» **Directions for this task**
Beginning at the top of the data below, write out every line exactly until you reach the line with "stool: (767, 57) -> (231, 522), added", and include that line.

» **Material for the task**
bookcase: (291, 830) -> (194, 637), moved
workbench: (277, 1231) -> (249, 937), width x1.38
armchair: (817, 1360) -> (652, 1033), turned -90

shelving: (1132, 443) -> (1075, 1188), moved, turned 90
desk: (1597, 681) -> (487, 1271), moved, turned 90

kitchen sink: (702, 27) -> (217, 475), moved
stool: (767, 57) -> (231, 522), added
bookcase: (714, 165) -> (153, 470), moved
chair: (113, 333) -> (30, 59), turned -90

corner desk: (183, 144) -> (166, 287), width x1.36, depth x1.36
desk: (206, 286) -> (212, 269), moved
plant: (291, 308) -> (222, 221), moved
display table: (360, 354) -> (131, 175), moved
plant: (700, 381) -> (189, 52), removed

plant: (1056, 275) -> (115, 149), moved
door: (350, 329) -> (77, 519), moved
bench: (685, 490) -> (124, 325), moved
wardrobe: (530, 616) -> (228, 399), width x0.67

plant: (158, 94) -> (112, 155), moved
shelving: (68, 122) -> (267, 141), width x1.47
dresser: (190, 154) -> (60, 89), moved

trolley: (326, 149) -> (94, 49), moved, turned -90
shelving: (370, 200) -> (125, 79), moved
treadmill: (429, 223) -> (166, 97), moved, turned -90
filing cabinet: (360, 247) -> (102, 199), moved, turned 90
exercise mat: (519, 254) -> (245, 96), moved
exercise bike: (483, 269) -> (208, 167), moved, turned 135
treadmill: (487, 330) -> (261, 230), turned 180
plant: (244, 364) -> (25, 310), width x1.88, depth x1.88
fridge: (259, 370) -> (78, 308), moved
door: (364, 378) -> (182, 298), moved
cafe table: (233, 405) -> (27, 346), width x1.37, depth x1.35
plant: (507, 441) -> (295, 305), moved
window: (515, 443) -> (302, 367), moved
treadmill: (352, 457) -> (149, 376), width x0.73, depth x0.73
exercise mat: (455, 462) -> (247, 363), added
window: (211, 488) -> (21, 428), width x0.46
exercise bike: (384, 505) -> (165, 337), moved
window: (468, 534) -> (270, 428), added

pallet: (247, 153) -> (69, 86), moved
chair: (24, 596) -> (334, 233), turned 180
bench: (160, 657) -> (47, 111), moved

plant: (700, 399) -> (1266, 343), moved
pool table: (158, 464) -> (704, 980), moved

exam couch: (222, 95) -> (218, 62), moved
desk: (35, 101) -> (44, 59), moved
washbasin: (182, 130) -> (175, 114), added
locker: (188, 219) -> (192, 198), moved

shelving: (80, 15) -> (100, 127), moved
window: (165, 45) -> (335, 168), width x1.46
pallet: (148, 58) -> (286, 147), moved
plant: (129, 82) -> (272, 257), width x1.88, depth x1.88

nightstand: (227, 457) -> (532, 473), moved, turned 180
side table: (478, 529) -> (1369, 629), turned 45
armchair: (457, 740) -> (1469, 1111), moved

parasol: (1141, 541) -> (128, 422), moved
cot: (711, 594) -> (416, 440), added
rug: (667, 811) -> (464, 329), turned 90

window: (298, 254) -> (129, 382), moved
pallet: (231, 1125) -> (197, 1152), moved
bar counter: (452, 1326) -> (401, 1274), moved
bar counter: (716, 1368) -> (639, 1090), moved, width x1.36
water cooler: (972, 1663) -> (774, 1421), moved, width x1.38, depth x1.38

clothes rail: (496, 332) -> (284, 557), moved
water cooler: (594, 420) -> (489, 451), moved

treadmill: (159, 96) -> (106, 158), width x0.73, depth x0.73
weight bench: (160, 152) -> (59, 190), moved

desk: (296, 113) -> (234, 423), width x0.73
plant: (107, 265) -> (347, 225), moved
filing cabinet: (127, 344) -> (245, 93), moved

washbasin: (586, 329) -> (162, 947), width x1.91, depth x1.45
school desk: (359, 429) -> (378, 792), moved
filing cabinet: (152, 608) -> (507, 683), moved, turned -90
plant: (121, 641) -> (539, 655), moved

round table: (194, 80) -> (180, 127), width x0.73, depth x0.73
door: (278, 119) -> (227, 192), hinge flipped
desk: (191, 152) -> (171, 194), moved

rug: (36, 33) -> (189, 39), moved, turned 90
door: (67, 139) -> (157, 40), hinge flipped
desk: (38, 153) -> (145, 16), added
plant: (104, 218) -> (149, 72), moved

» **Output**
bookcase: (291, 830) -> (194, 637), moved
workbench: (277, 1231) -> (249, 937), width x1.38
armchair: (817, 1360) -> (652, 1033), turned -90

shelving: (1132, 443) -> (1075, 1188), moved, turned 90
desk: (1597, 681) -> (487, 1271), moved, turned 90

kitchen sink: (702, 27) -> (217, 475), moved
stool: (767, 57) -> (231, 522), added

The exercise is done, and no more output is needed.